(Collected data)
*** Begin section ***

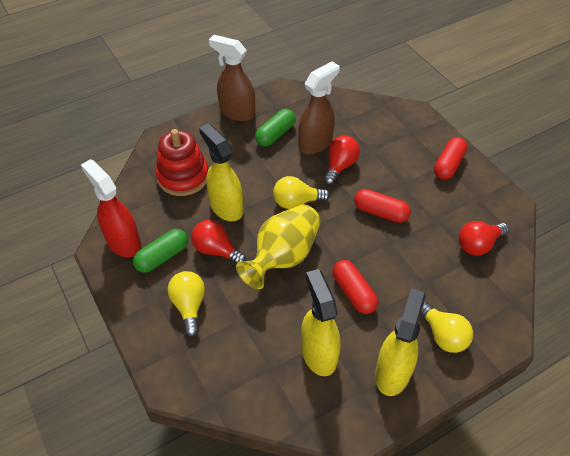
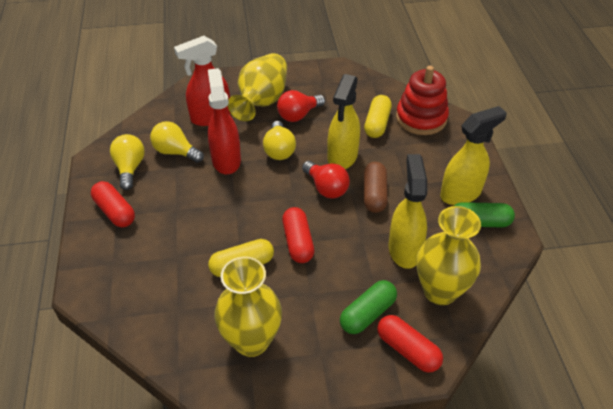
brown capsule: 0 -> 1
brown spray bottle: 2 -> 0
red light bulb: 3 -> 2
red spray bottle: 1 -> 2
yellow capsule: 0 -> 2
yellow vase: 1 -> 3

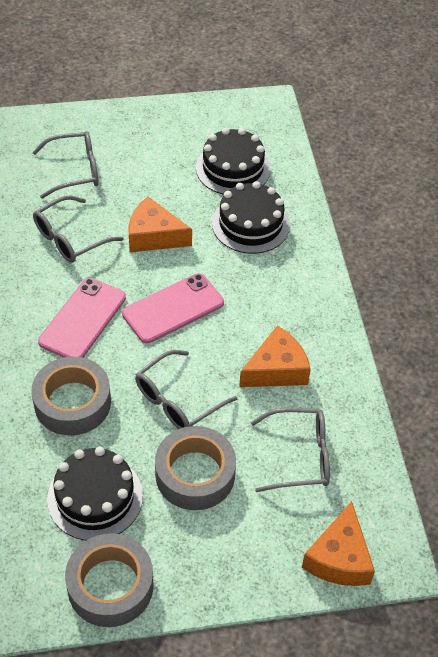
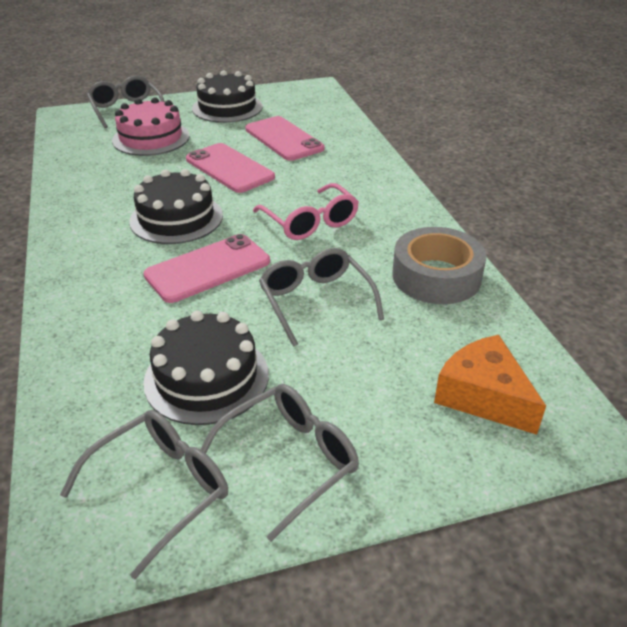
grey tape: 3 -> 1
orange cheese: 3 -> 1
pink cake: 0 -> 1
pink glasses: 0 -> 1
pink phone: 2 -> 3

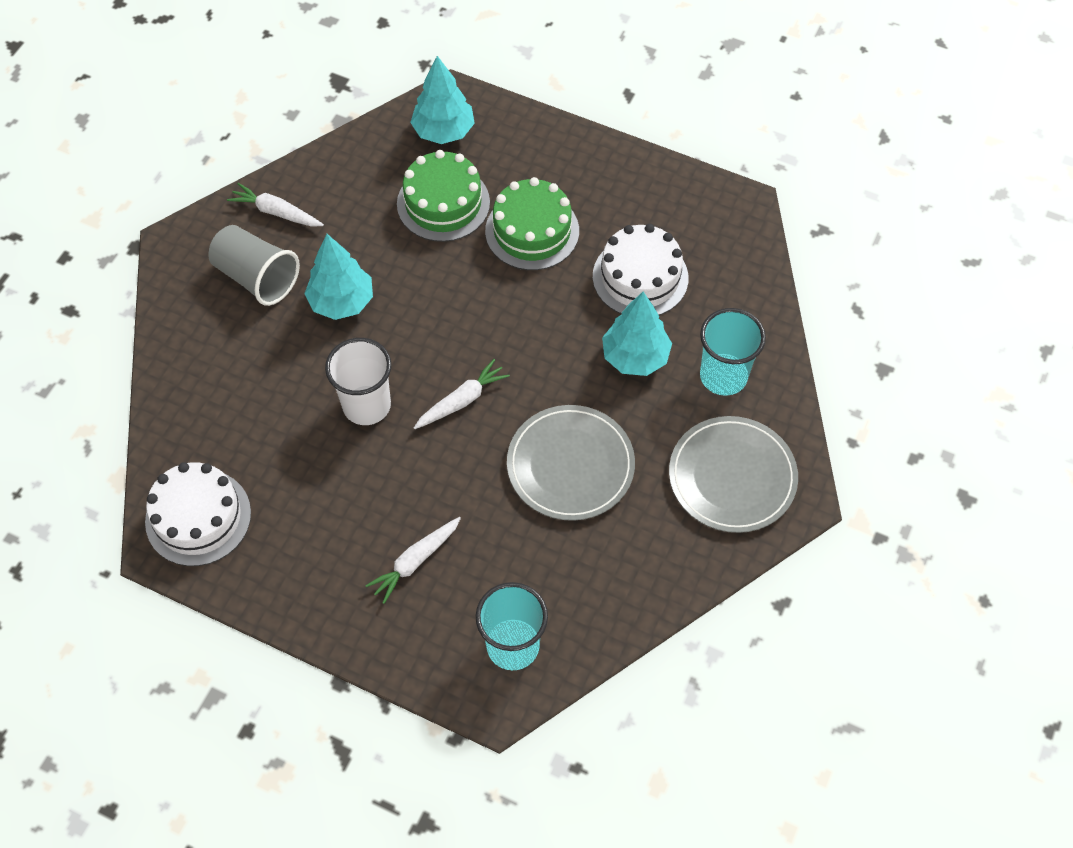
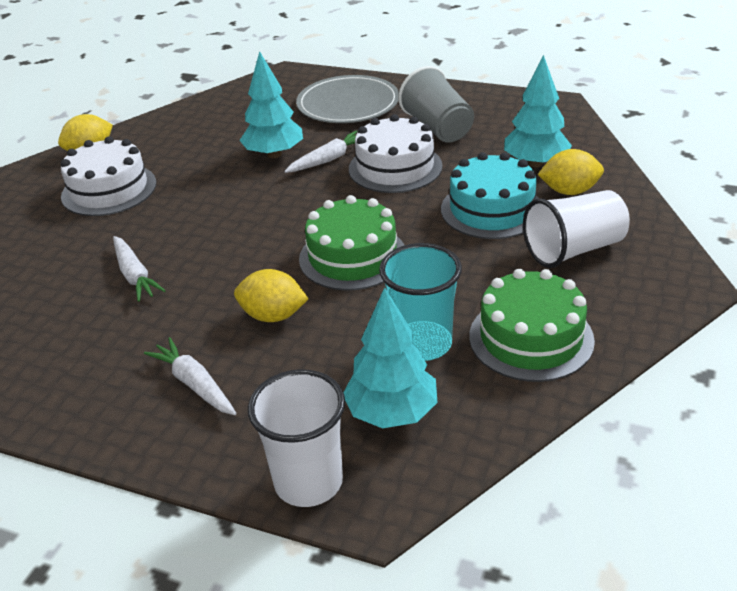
grey plate: 2 -> 1
turquoise cake: 0 -> 1
turquoise cup: 2 -> 1
white cup: 1 -> 2
yellow lemon: 0 -> 3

*** End section ***

__Problem to solve__
Your answer must be the line containing "turquoise cake: 0 -> 1" and every line after it through the end of the records above, reproduced exactly and alone.

__Exercise output__
turquoise cake: 0 -> 1
turquoise cup: 2 -> 1
white cup: 1 -> 2
yellow lemon: 0 -> 3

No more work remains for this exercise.